■ Assigned task: Reproduce the entries exactly and omit the pictures.
Segment Start: Extracted records
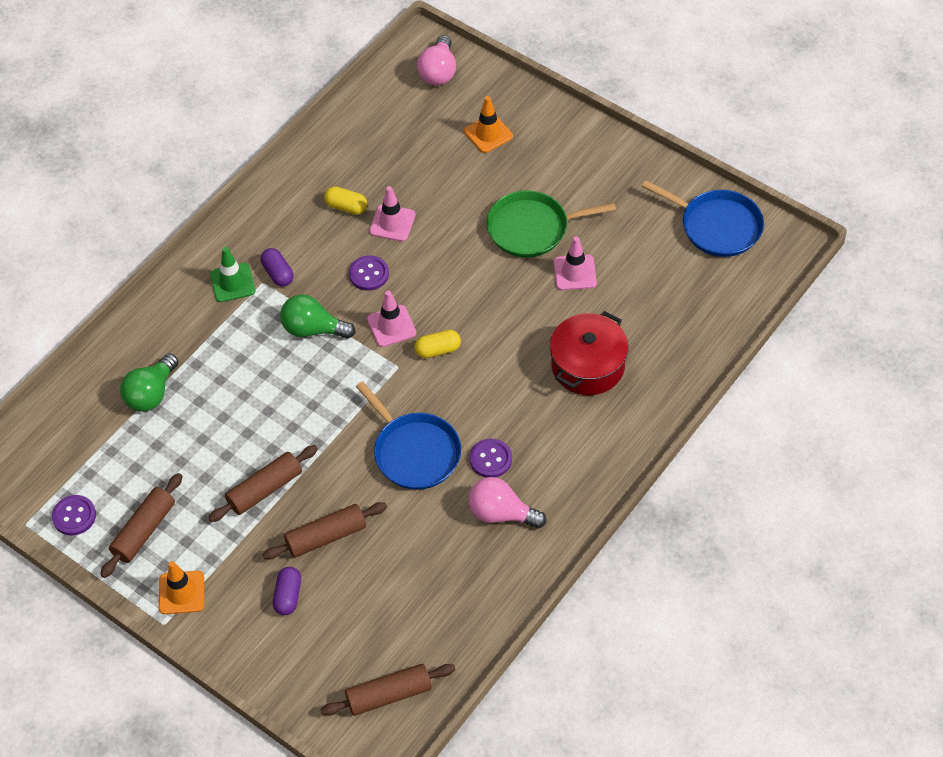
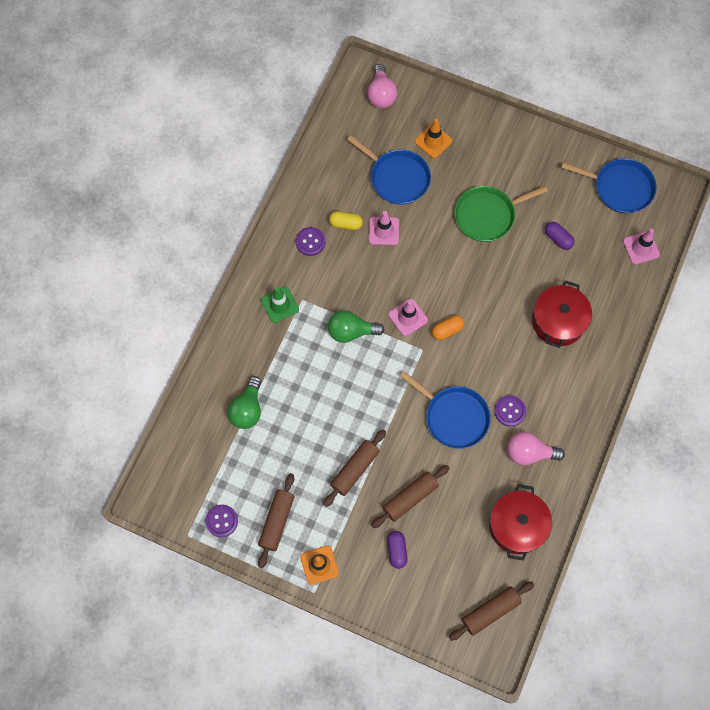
camera: 15 degrees left, 15 degrees up
(278, 273) = (311, 290): purple capsule -> purple capsule (558, 239)
(369, 274) = (379, 277): purple button -> purple button (310, 242)
(429, 167) = (397, 178): none -> blue pan
(438, 350) = (447, 330): yellow capsule -> orange capsule
(458, 598) = (517, 525): none -> red pot
(575, 273) = (528, 246): pink traffic cone -> pink traffic cone (641, 248)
Segment End: Extracted records
■ Written reply:
camera: 15 degrees left, 15 degrees up
(278, 273) = (311, 290): purple capsule -> purple capsule (558, 239)
(369, 274) = (379, 277): purple button -> purple button (310, 242)
(429, 167) = (397, 178): none -> blue pan
(438, 350) = (447, 330): yellow capsule -> orange capsule
(458, 598) = (517, 525): none -> red pot
(575, 273) = (528, 246): pink traffic cone -> pink traffic cone (641, 248)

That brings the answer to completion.